_EXERCISE DESCRIPTION_
With images removed, transcribe each record exactly as it appears.

_DATA PROVIDED_

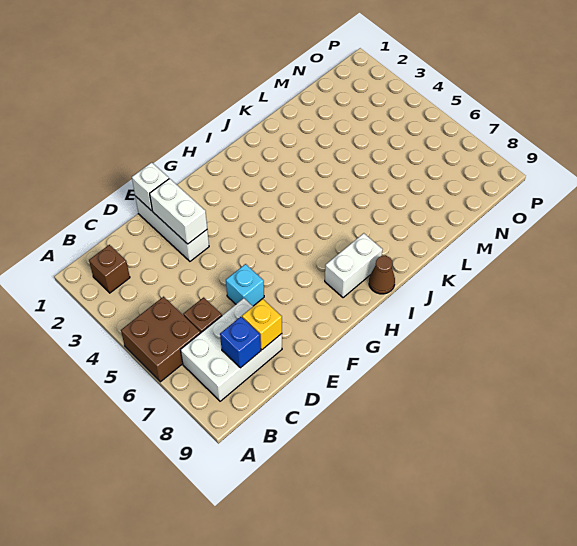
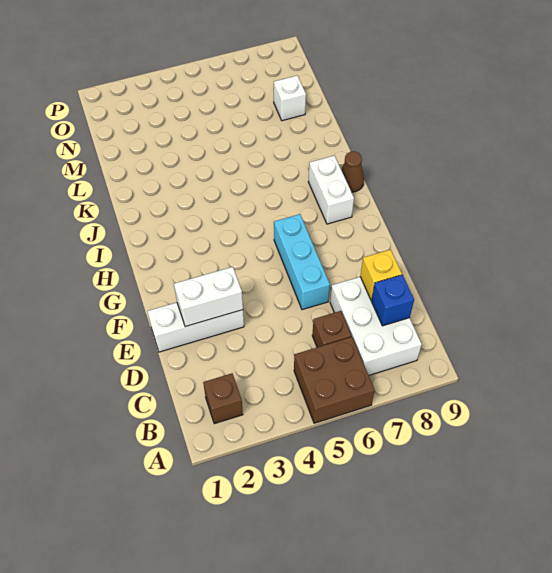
white brick E1 level 2 -> white brick M8 level 1
cyan brick E6 level 1 -> cyan brick E6:G6 level 1

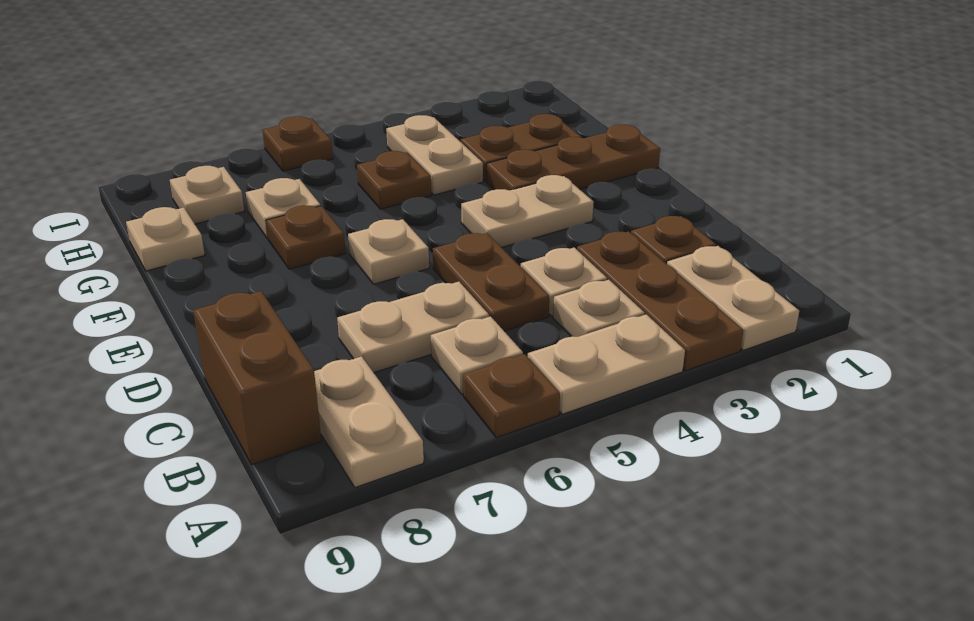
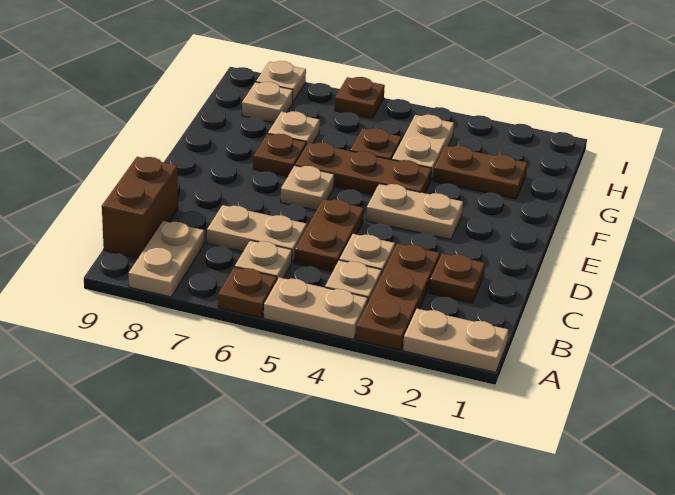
tan plate A2:B2 level 1 -> tan plate A1:A2 level 1
brown plate F1:F3 level 1 -> brown plate F4:F6 level 1
tan plate G9 level 1 -> tan plate I8 level 1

_RESULT FOR THIS TASK_
white brick E1 level 2 -> white brick M8 level 1
cyan brick E6 level 1 -> cyan brick E6:G6 level 1

tan plate A2:B2 level 1 -> tan plate A1:A2 level 1
brown plate F1:F3 level 1 -> brown plate F4:F6 level 1
tan plate G9 level 1 -> tan plate I8 level 1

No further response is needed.